**What this task involves**
Using the entries that follow, write out the line containing "lime brick A4:B6", the line containing "orange plate B8:C9", and every line between them, exactly and nothing else.

**Listed entries**

_ _ _ _

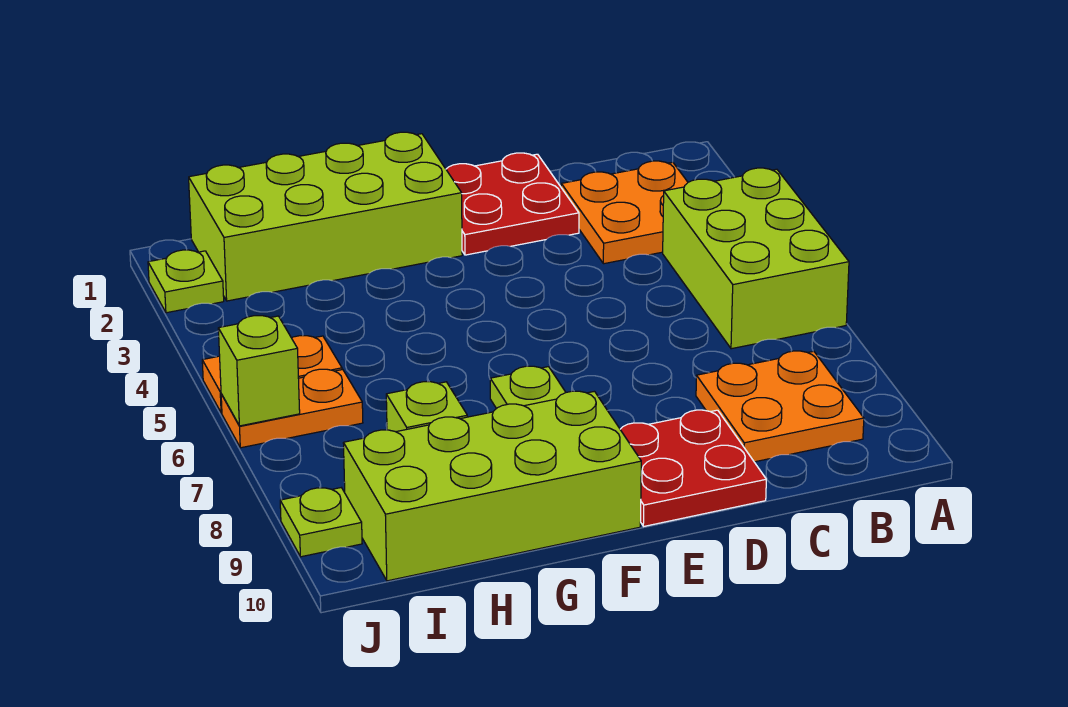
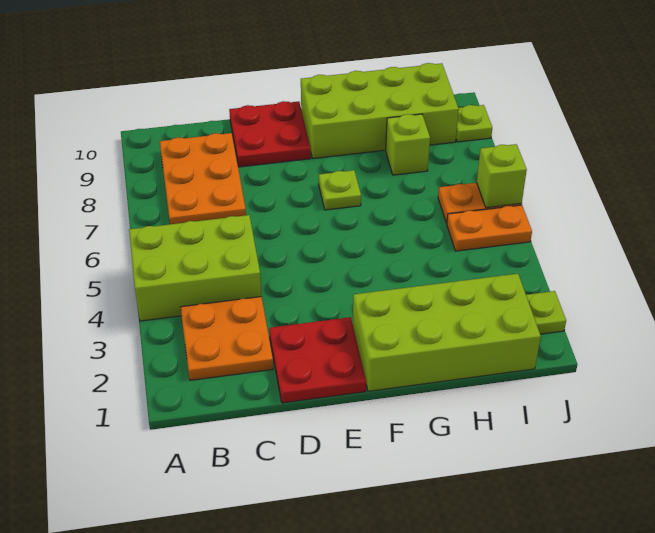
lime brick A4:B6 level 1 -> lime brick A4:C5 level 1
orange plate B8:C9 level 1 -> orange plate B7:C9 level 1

_ _ _ _

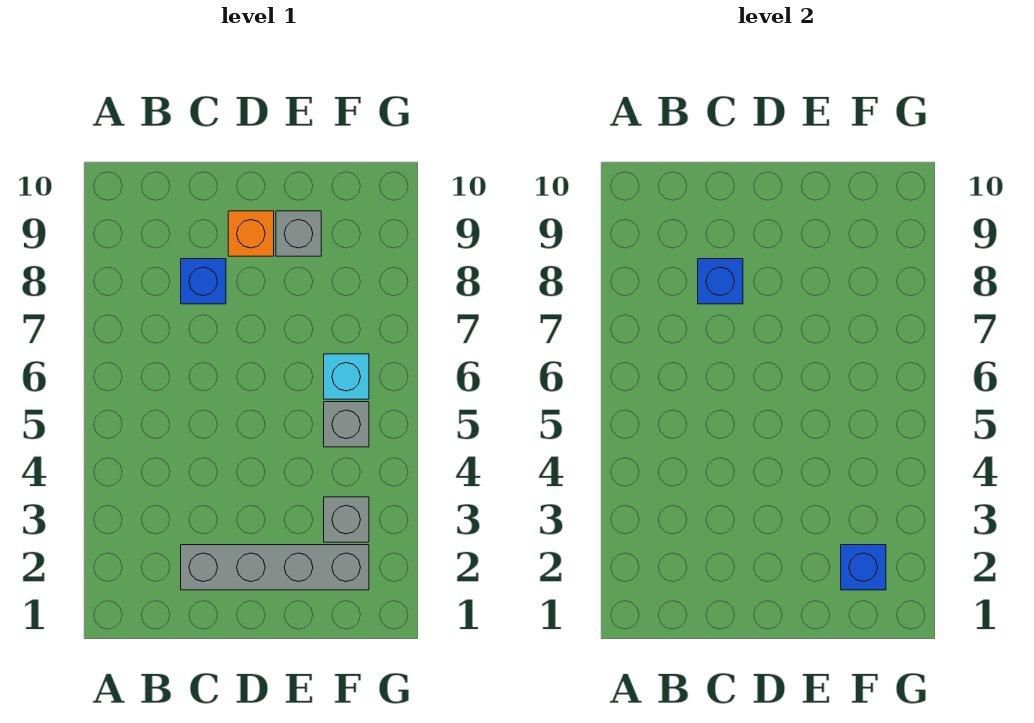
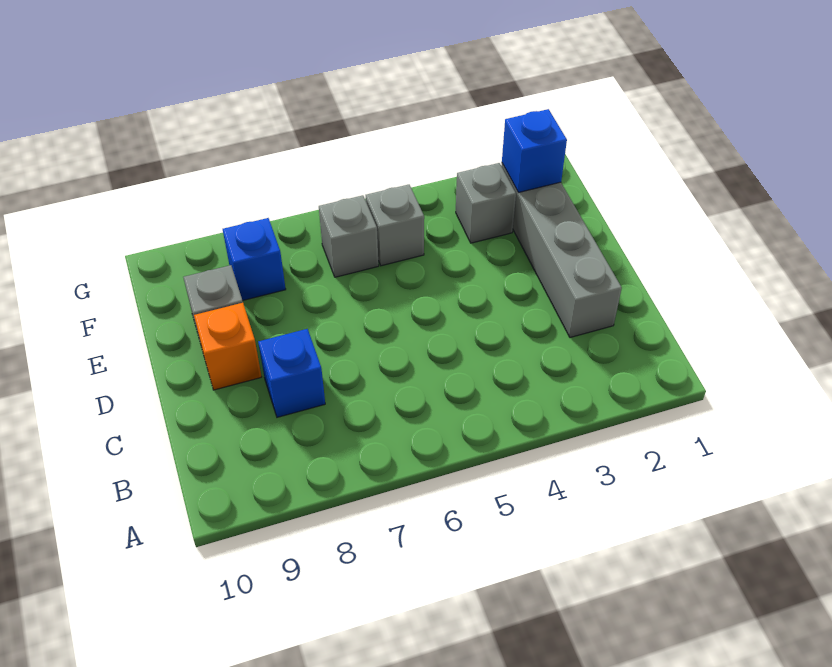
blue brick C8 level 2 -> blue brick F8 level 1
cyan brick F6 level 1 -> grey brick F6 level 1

_ _ _ _

**The completed task**
lime brick A4:B6 level 1 -> lime brick A4:C5 level 1
orange plate B8:C9 level 1 -> orange plate B7:C9 level 1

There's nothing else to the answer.